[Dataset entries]
───

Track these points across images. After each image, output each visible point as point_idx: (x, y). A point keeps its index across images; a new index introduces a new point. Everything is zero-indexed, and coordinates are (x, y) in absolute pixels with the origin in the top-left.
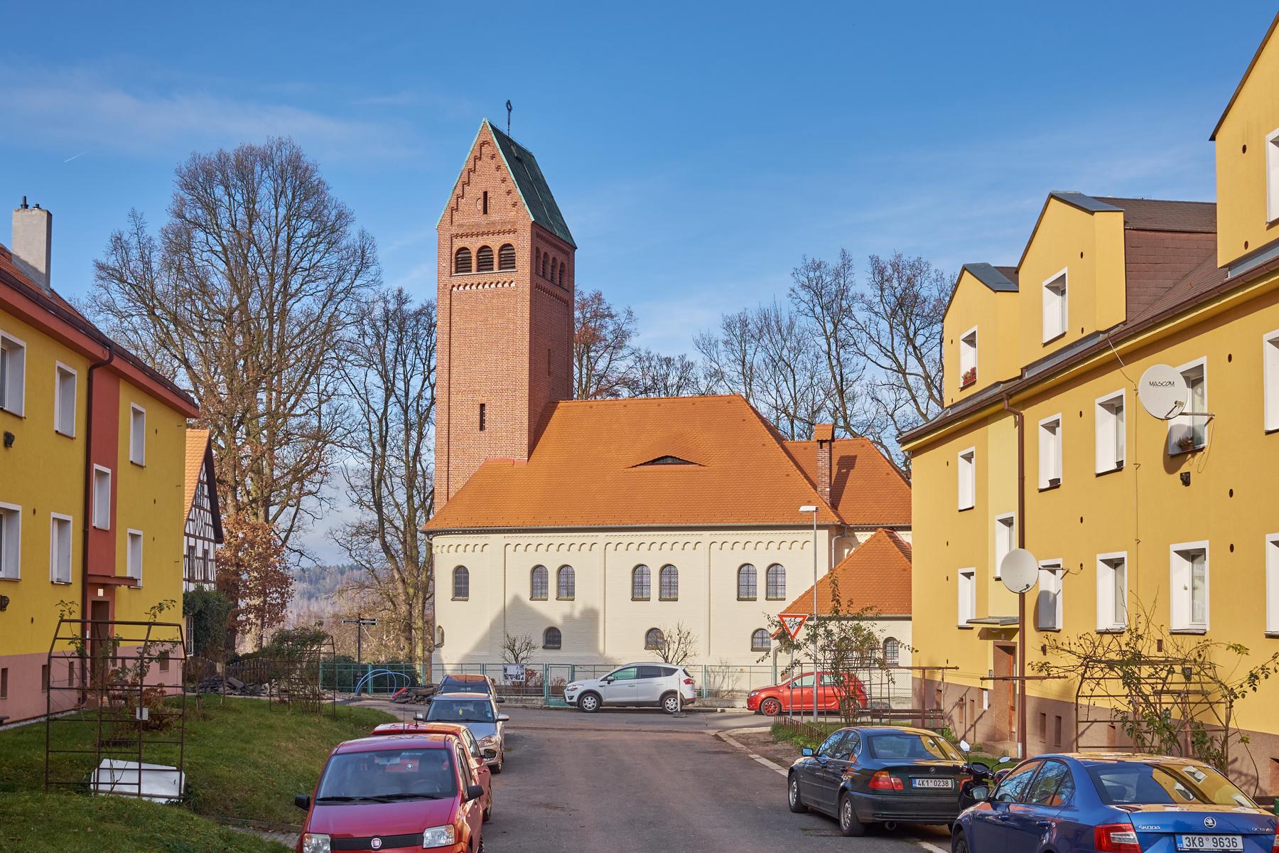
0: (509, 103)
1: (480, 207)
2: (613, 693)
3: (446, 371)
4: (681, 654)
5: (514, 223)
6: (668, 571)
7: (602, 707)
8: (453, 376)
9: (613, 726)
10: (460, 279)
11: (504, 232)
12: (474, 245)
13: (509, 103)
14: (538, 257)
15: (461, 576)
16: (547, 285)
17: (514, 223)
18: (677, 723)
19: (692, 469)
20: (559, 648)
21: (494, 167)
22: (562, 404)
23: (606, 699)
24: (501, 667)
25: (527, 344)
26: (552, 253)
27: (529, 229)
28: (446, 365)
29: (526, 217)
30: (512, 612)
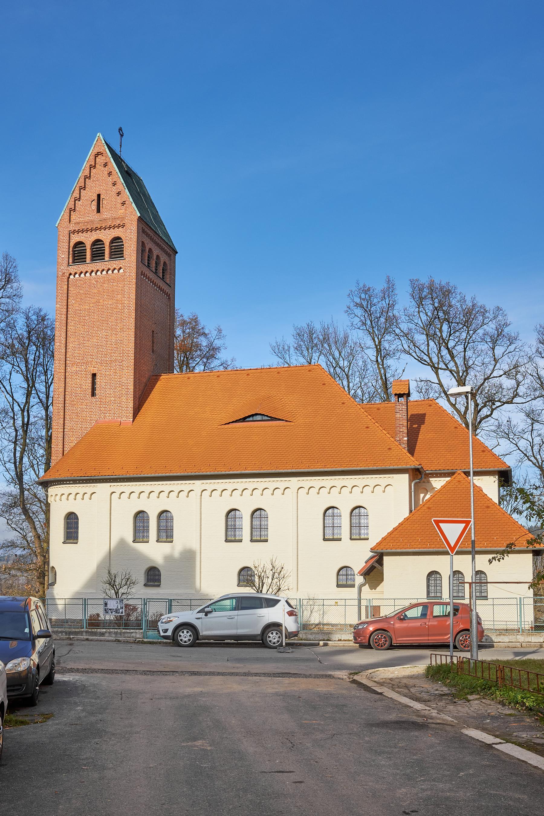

───

• Your goal: Rewrite the records from their beginning through the line "15: (461, 576)", swapping "zero-indexed" for "0-indexed" and keeping everything else as it is. Leave out the pictures.

• Reply to the task:
Track these points across images. After each image, output each visible point as point_idx: (x, y). A point keeps its index across images; a new index introduces a new point. Everything is 0-indexed, and coordinates are (x, y) in absolute pixels with the origin in the top-left.
0: (509, 103)
1: (480, 207)
2: (613, 693)
3: (446, 371)
4: (681, 654)
5: (514, 223)
6: (668, 571)
7: (602, 707)
8: (453, 376)
9: (613, 726)
10: (460, 279)
11: (504, 232)
12: (474, 245)
13: (509, 103)
14: (538, 257)
15: (461, 576)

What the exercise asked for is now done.